## Task brief
Which lines should be repeated? Exactly the one containing "IC4 pin in-: STG -> STG2" and every line after it through the end of the entries below.

==============================

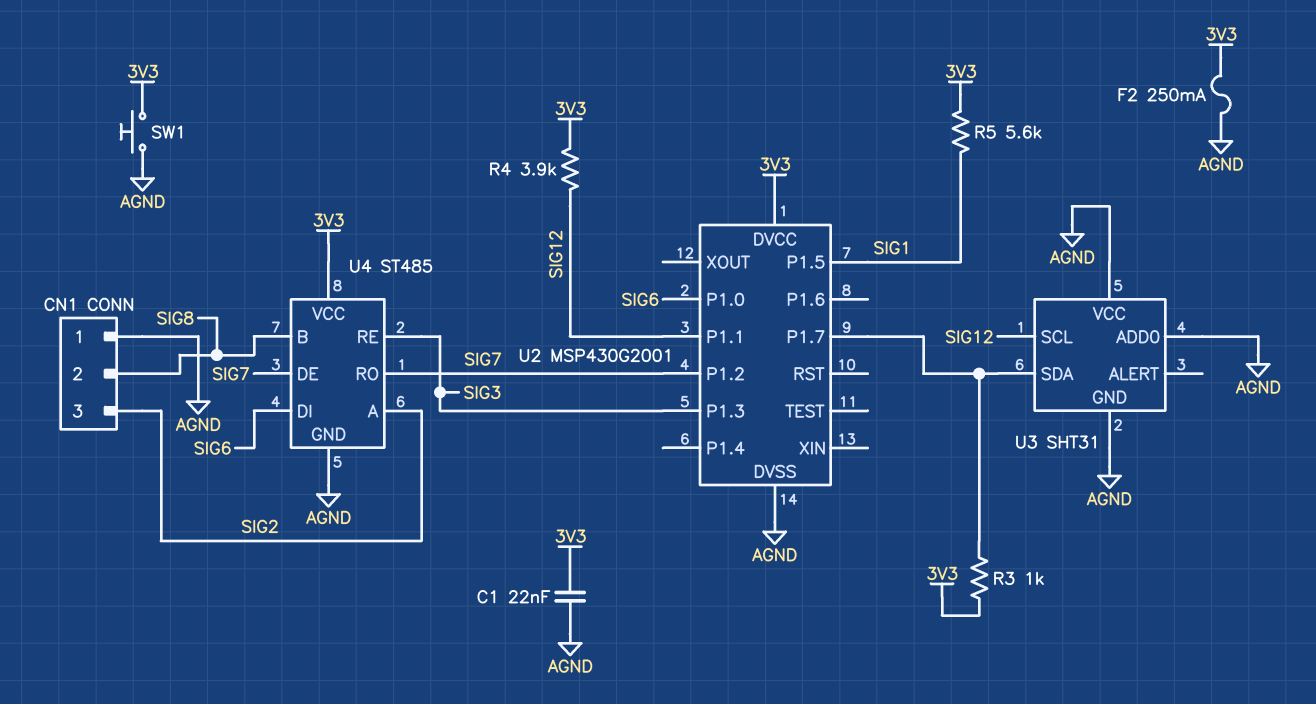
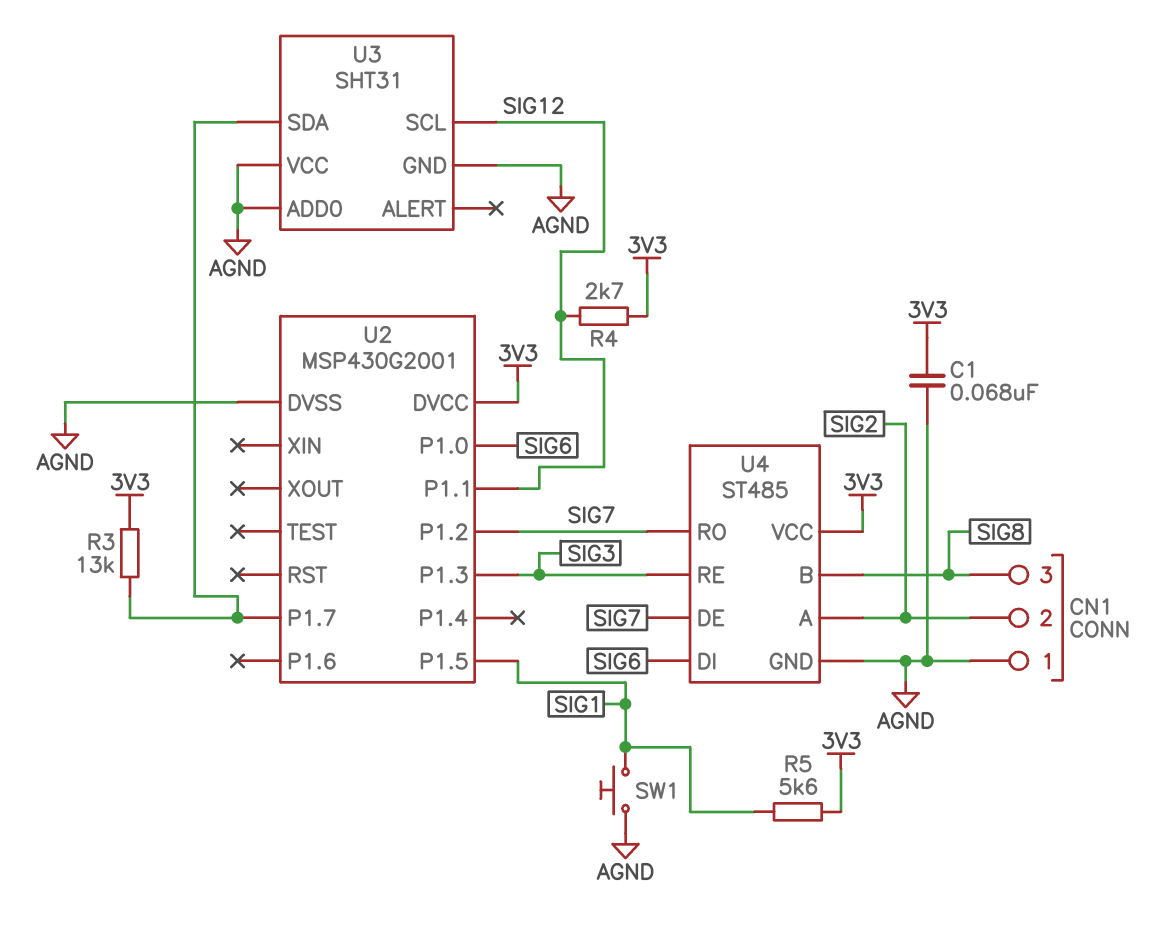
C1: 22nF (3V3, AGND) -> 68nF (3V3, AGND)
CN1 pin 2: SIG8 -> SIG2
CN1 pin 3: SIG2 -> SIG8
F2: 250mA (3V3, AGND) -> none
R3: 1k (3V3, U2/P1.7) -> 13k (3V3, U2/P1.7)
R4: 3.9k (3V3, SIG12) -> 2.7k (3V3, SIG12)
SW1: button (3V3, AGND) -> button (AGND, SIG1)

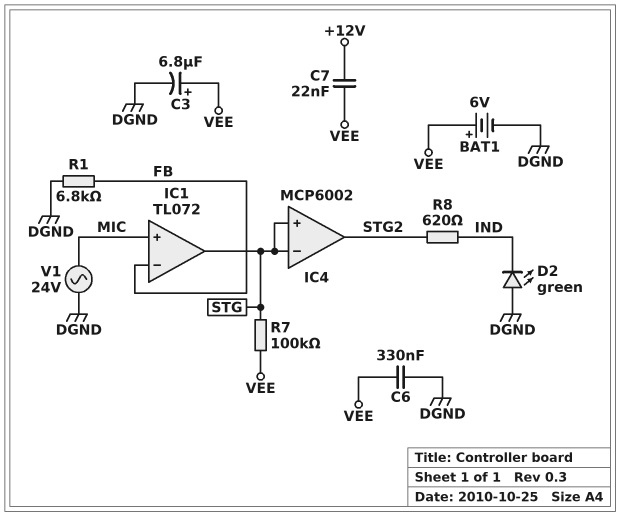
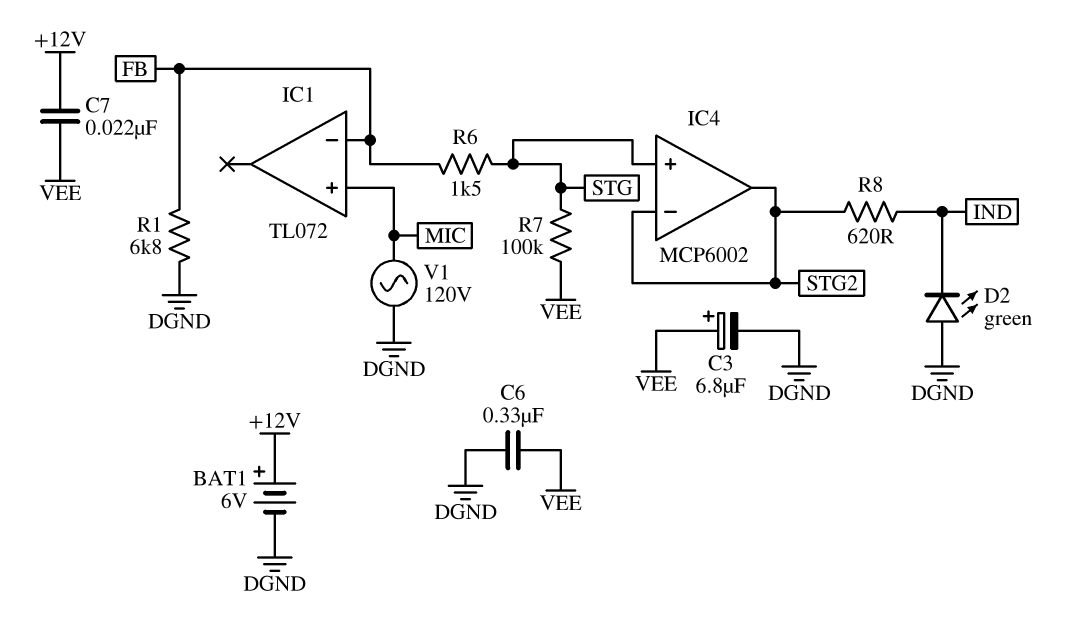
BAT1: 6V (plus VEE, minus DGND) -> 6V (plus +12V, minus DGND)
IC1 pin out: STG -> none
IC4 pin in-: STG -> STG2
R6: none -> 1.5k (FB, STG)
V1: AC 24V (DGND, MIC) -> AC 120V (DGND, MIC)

==============================

## Task solution
IC4 pin in-: STG -> STG2
R6: none -> 1.5k (FB, STG)
V1: AC 24V (DGND, MIC) -> AC 120V (DGND, MIC)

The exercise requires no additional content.